═════ Material to process

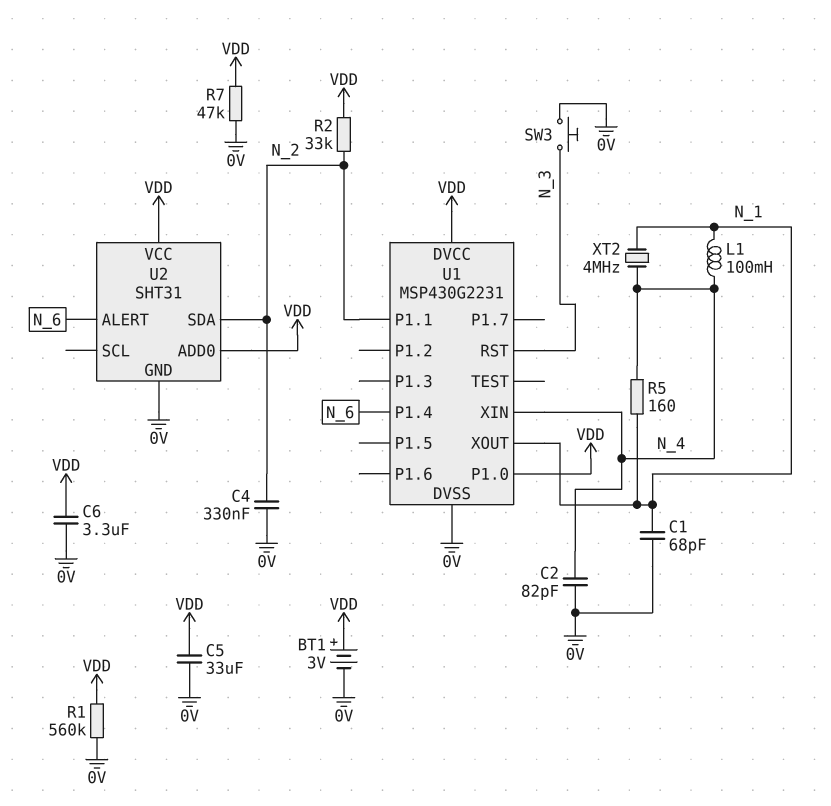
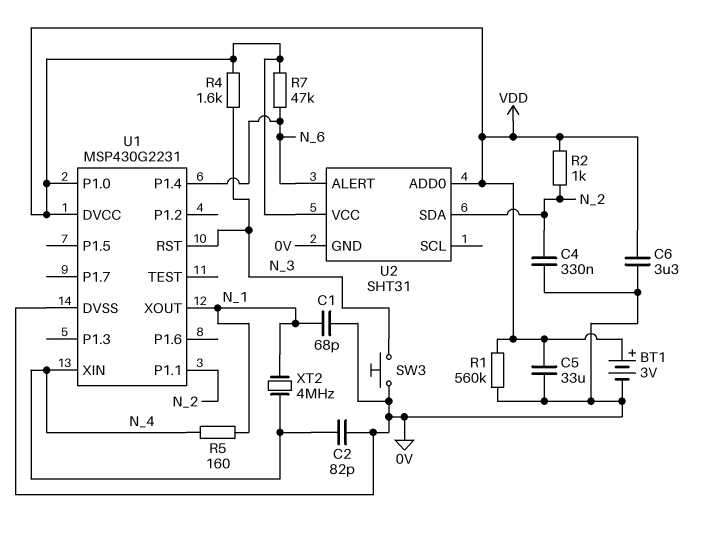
L1: 100mH (N_1, N_4) -> none
R2: 33k (N_2, VDD) -> 1k (N_2, VDD)
R4: none -> 1.6k (N_3, VDD)
R7: 47k (0V, VDD) -> 47k (N_6, VDD)

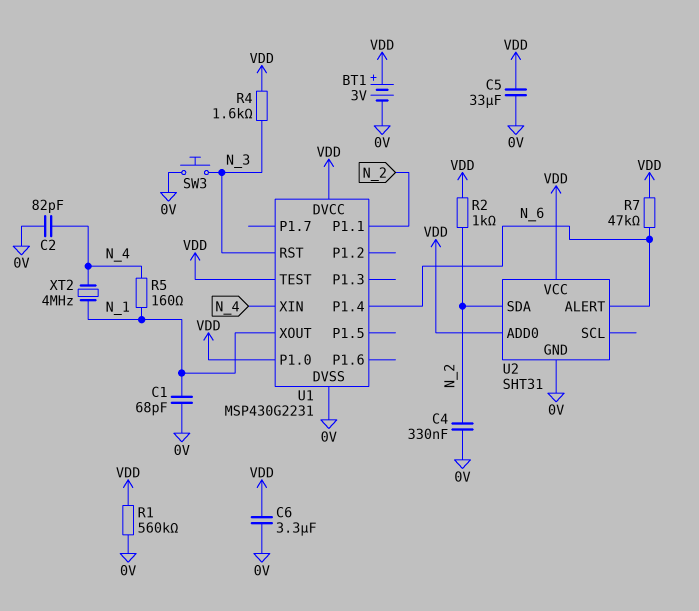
U1 pin TEST: none -> VDD

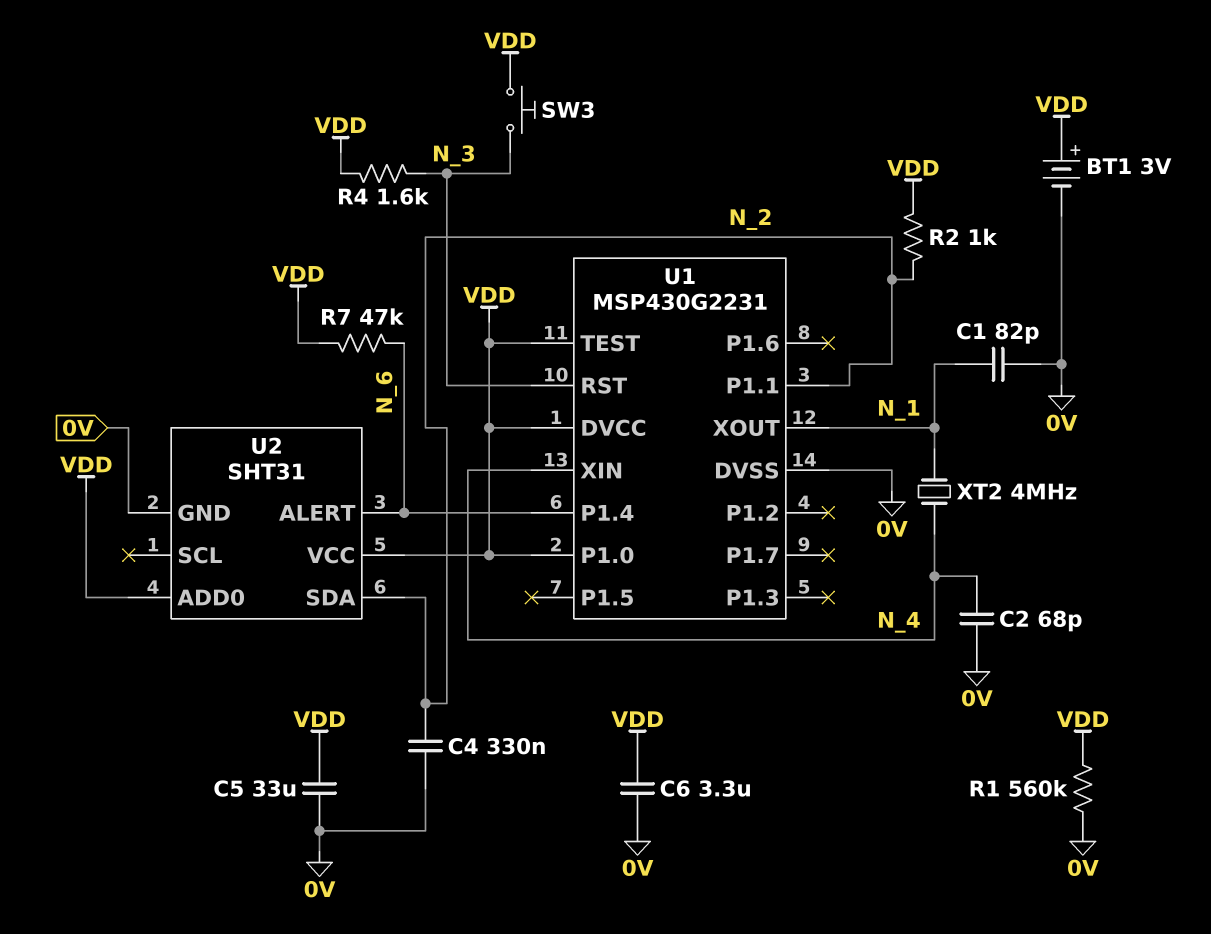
C1: 68pF (0V, N_1) -> 82pF (0V, N_1)
C2: 82pF (0V, N_4) -> 68pF (0V, N_4)
R5: 160 (N_1, N_4) -> none
SW3: button (0V, N_3) -> button (N_3, VDD)

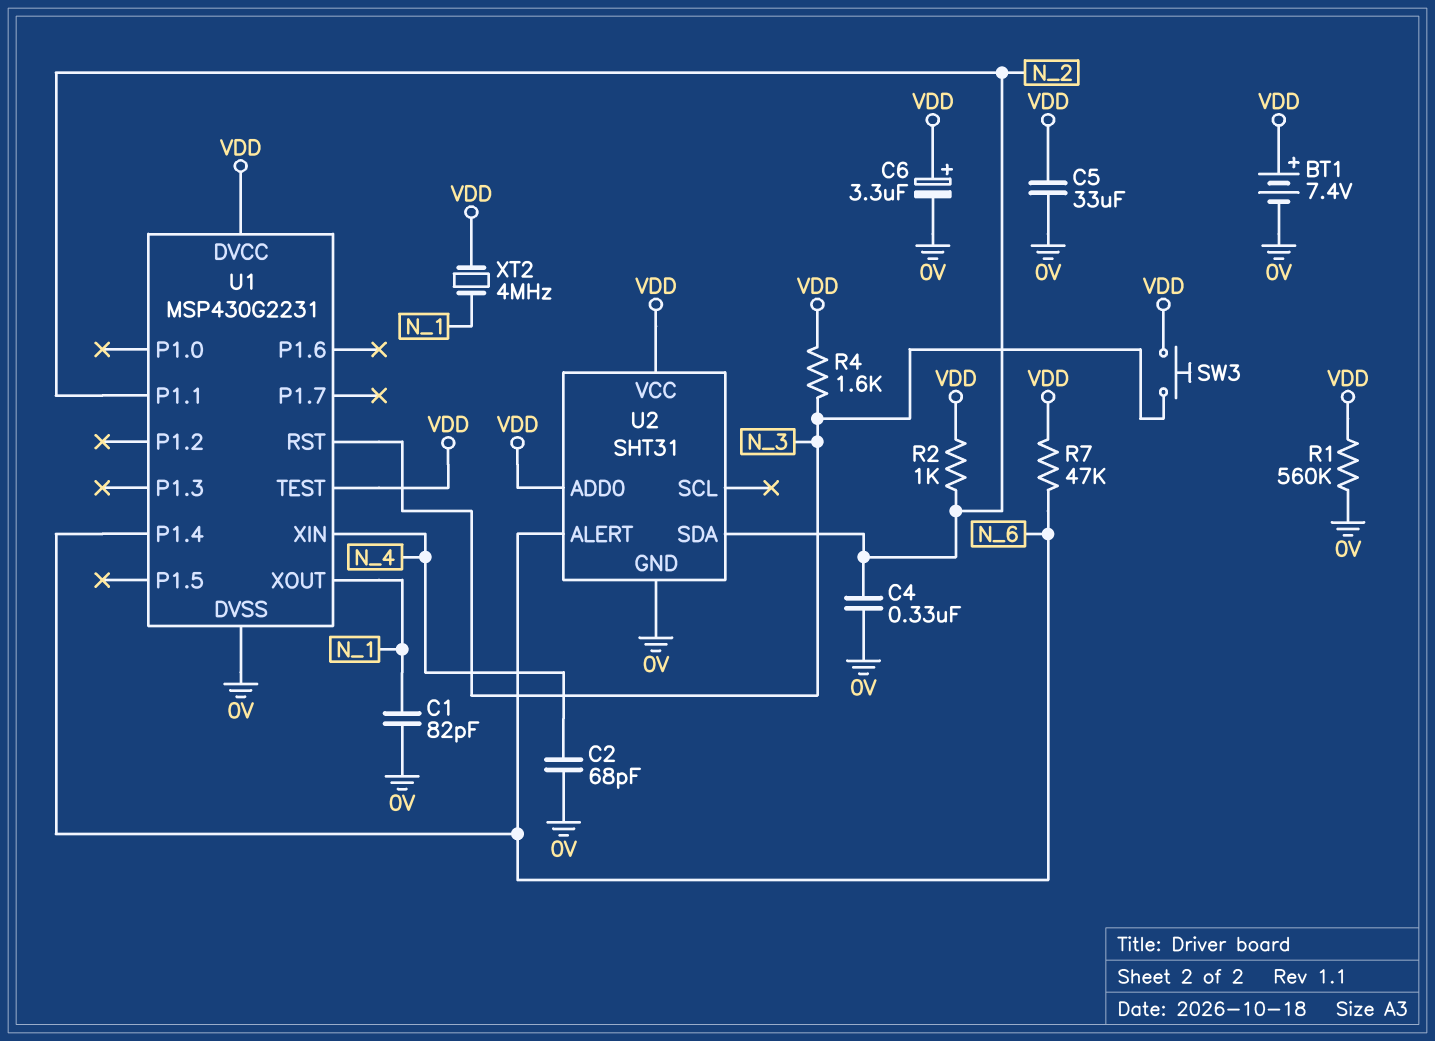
BT1: 3V (plus VDD, minus 0V) -> 7.4V (plus VDD, minus 0V)
C6: 3.3uF (0V, VDD) -> 3.3uF (plus VDD, minus 0V)
U1 pin P1.0: VDD -> none
XT2: 4MHz (N_1, N_4) -> 4MHz (N_1, VDD)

══════════

**Exercise requirements:** Among the lines of the data, which ones contain the word "plus"? Show them.

**Result:**
BT1: 3V (plus VDD, minus 0V) -> 7.4V (plus VDD, minus 0V)
C6: 3.3uF (0V, VDD) -> 3.3uF (plus VDD, minus 0V)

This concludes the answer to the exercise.